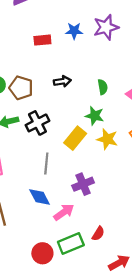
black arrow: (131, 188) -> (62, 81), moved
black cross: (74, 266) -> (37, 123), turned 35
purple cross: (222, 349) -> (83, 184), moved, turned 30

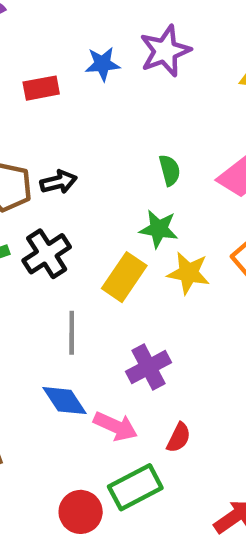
black arrow: (62, 81) -> (59, 182), moved
pink arrow: (64, 212) -> (116, 426), turned 65
red semicircle: (98, 234) -> (179, 438), moved

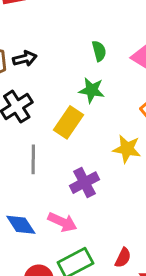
yellow star: (188, 273) -> (127, 149), moved
blue diamond: (65, 401) -> (21, 225), moved
red semicircle: (179, 438) -> (123, 258), moved

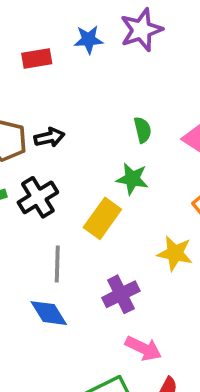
pink arrow: (62, 222) -> (143, 348), moved
blue diamond: (21, 225) -> (49, 313), moved

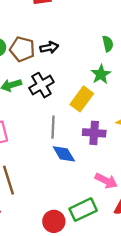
green star: (132, 179) -> (101, 74), turned 30
purple cross: (121, 294) -> (94, 133), moved, turned 30
blue diamond: (49, 313) -> (64, 154), moved

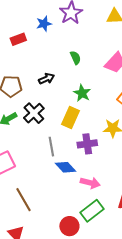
green semicircle: (108, 44) -> (75, 58), moved
black arrow: (49, 48) -> (46, 79), moved
pink arrow: (106, 181) -> (90, 183), moved

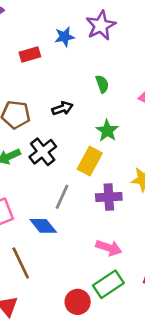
gray line: (51, 147) -> (62, 197), turned 30
blue diamond: (66, 167) -> (43, 226), moved

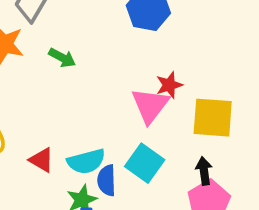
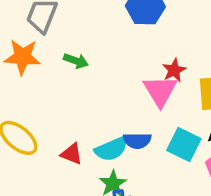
cyan square: (145, 163) -> (184, 144), moved
blue semicircle: (107, 180) -> (137, 141), moved, turned -80

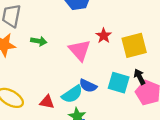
pink triangle: (160, 91) -> (80, 50), moved
blue semicircle: (137, 141) -> (88, 86), turned 36

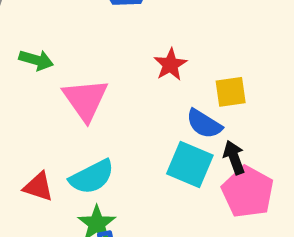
yellow square: (134, 45) -> (231, 92), size x0.6
pink triangle: (80, 50) -> (85, 100), moved
blue semicircle: (88, 86) -> (204, 124), moved

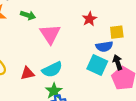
blue semicircle: (204, 124) -> (104, 46), turned -42
red triangle: (38, 187) -> (27, 73), turned -32

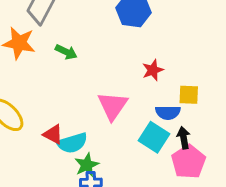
pink triangle: (50, 34) -> (113, 106), moved
cyan semicircle: (52, 69) -> (72, 143), moved
red triangle: (27, 73) -> (53, 134), turned 32

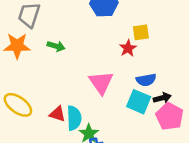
yellow square: (189, 95) -> (141, 32), moved
black arrow: (184, 138) -> (162, 98), turned 96
cyan semicircle: (72, 143) -> (74, 118), turned -65

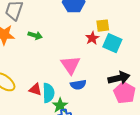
blue semicircle: (146, 80) -> (78, 85), moved
black arrow: (162, 98) -> (119, 78), size x1.5
cyan square: (139, 102) -> (112, 43), moved

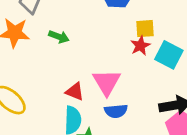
yellow square: (103, 26) -> (145, 29), moved
red triangle: (35, 89) -> (75, 91), moved

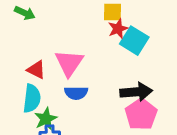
red star: (140, 46) -> (118, 29), moved

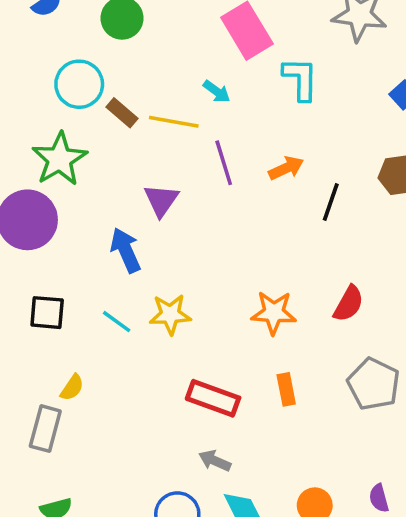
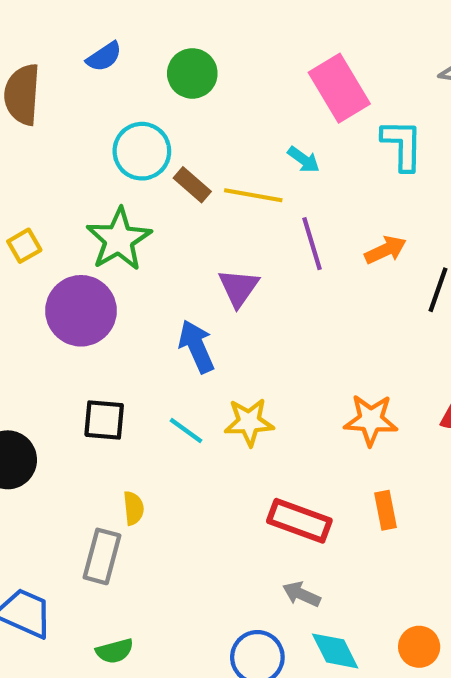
yellow semicircle: (72, 388) -> (133, 508), turned -40

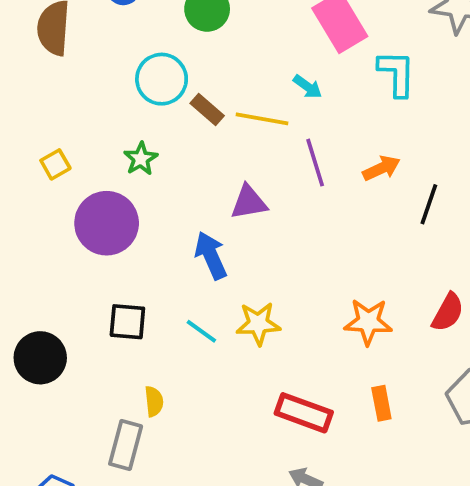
green star: (119, 239) -> (141, 159), size x0.6
purple triangle: (238, 288) -> (249, 202), turned 45

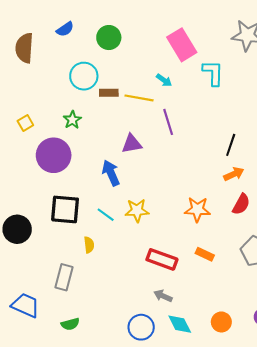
brown rectangle: (207, 109) -> (109, 93), turned -42
orange arrow: (381, 168) -> (234, 174), moved
black square: (127, 322) -> (65, 209), size x1.4
yellow semicircle: (154, 401) -> (89, 245), moved
orange rectangle: (381, 403) -> (205, 254), turned -54

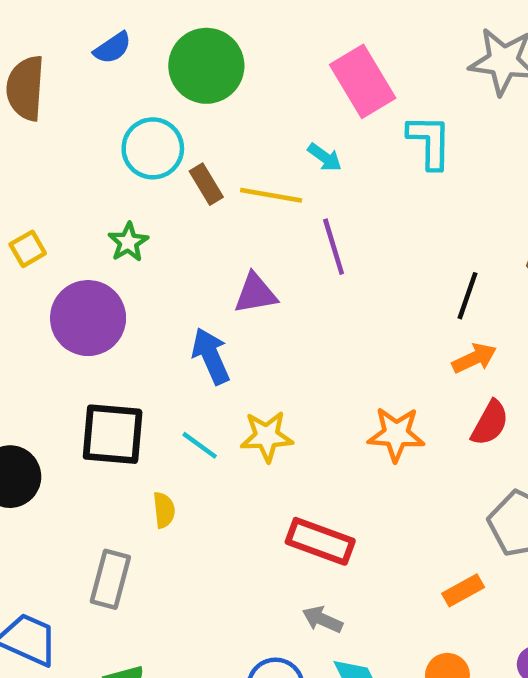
green circle: (109, 38) -> (206, 66), size x1.4
brown rectangle: (109, 93) -> (206, 184), turned 60
orange rectangle: (205, 254) -> (463, 590), moved, turned -54

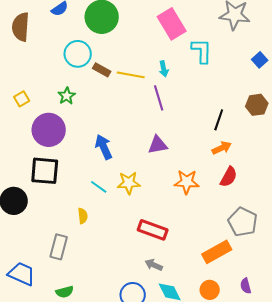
cyan arrow: (325, 157) -> (164, 69), moved, turned 42
brown rectangle: (206, 184) -> (102, 70), turned -30
purple triangle: (255, 293) -> (158, 145), moved
black square: (113, 434) -> (45, 171), moved
orange rectangle: (463, 590) -> (217, 252), size x1.6

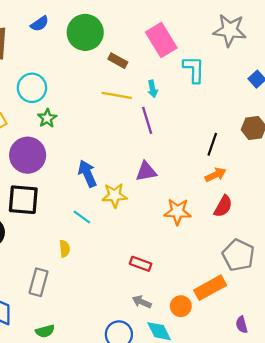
cyan circle: (78, 54) -> (32, 88), moved
brown rectangle: (102, 70) -> (118, 61), moved
yellow star: (129, 183) -> (115, 195), moved
red rectangle: (153, 230) -> (141, 264), size x0.7
orange circle: (210, 290) -> (181, 306), moved

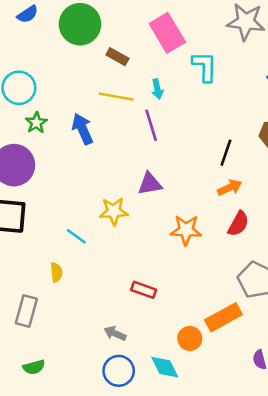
blue arrow: (87, 174) -> (82, 129), moved
gray arrow: (142, 302) -> (115, 333), moved

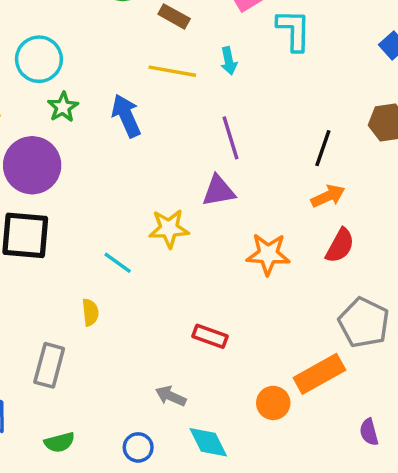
purple line: (151, 125) -> (230, 138), moved
cyan diamond: (165, 367) -> (208, 442), moved
blue circle: (119, 371) -> (138, 447), moved, size x0.7

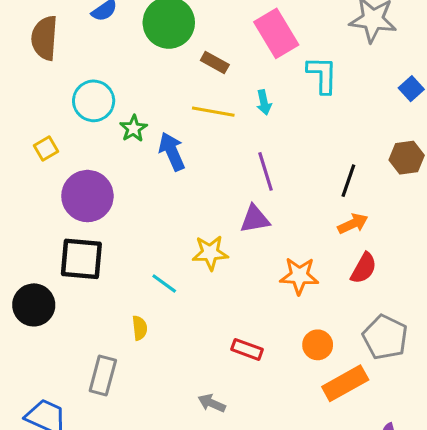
green star: (63, 107) -> (133, 129), moved
orange circle: (273, 403) -> (318, 345), moved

++++++++++++++++++++

▸ **TASK DETAILS**
What you need to retype is every line from the one that has "black square: (113, 434) -> (45, 171), moved" through the last line of the listing, both included, with the pictures left out.

▸ **SOLUTION**
black square: (113, 434) -> (45, 171), moved
orange rectangle: (463, 590) -> (217, 252), size x1.6

cyan circle: (78, 54) -> (32, 88), moved
brown rectangle: (102, 70) -> (118, 61), moved
yellow star: (129, 183) -> (115, 195), moved
red rectangle: (153, 230) -> (141, 264), size x0.7
orange circle: (210, 290) -> (181, 306), moved

blue arrow: (87, 174) -> (82, 129), moved
gray arrow: (142, 302) -> (115, 333), moved

purple line: (151, 125) -> (230, 138), moved
cyan diamond: (165, 367) -> (208, 442), moved
blue circle: (119, 371) -> (138, 447), moved, size x0.7

green star: (63, 107) -> (133, 129), moved
orange circle: (273, 403) -> (318, 345), moved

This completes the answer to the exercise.